## Your objective
Nothing in the entries may change when you repeat them, and no images may appear.

---------- Records supplied

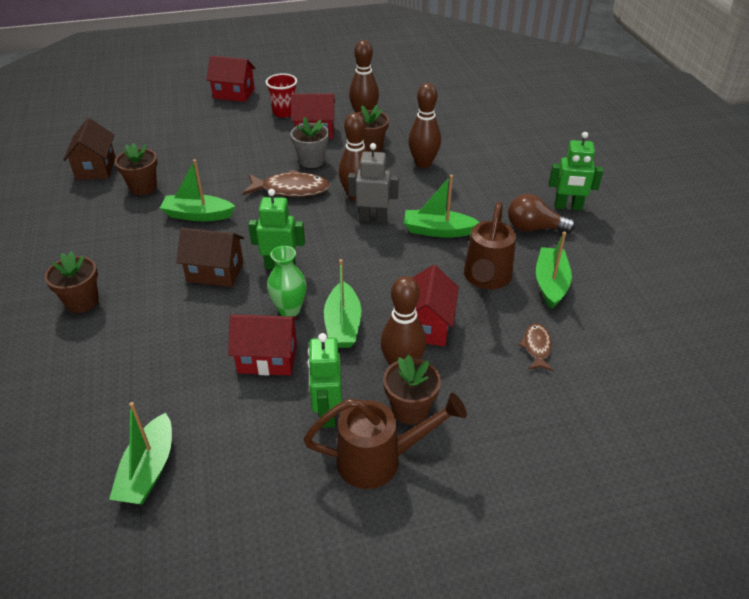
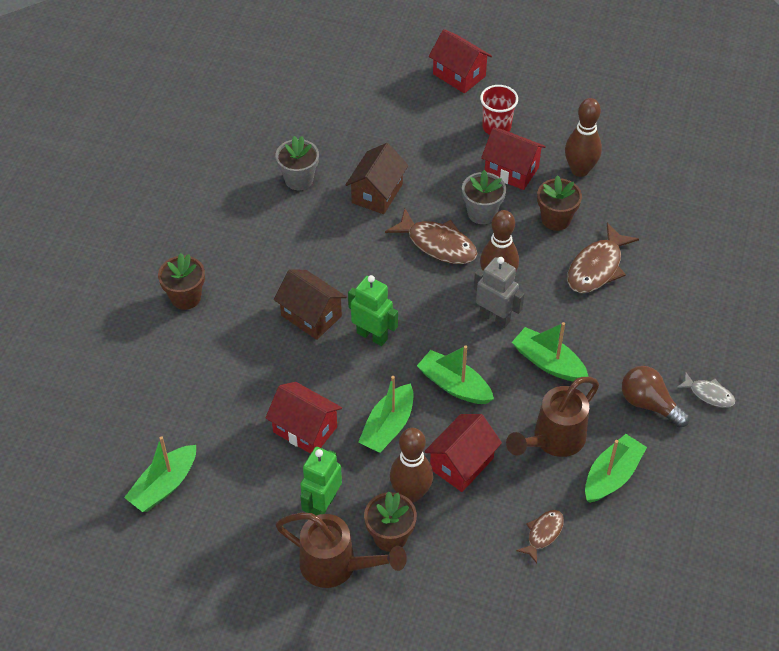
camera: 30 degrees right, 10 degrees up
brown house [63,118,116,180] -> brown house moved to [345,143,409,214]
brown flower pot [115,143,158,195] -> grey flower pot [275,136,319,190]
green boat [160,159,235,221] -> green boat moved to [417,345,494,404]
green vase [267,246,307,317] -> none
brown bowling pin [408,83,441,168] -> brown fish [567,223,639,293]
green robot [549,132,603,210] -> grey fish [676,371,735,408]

--------------------

## Reply
camera: 30 degrees right, 10 degrees up
brown house [63,118,116,180] -> brown house moved to [345,143,409,214]
brown flower pot [115,143,158,195] -> grey flower pot [275,136,319,190]
green boat [160,159,235,221] -> green boat moved to [417,345,494,404]
green vase [267,246,307,317] -> none
brown bowling pin [408,83,441,168] -> brown fish [567,223,639,293]
green robot [549,132,603,210] -> grey fish [676,371,735,408]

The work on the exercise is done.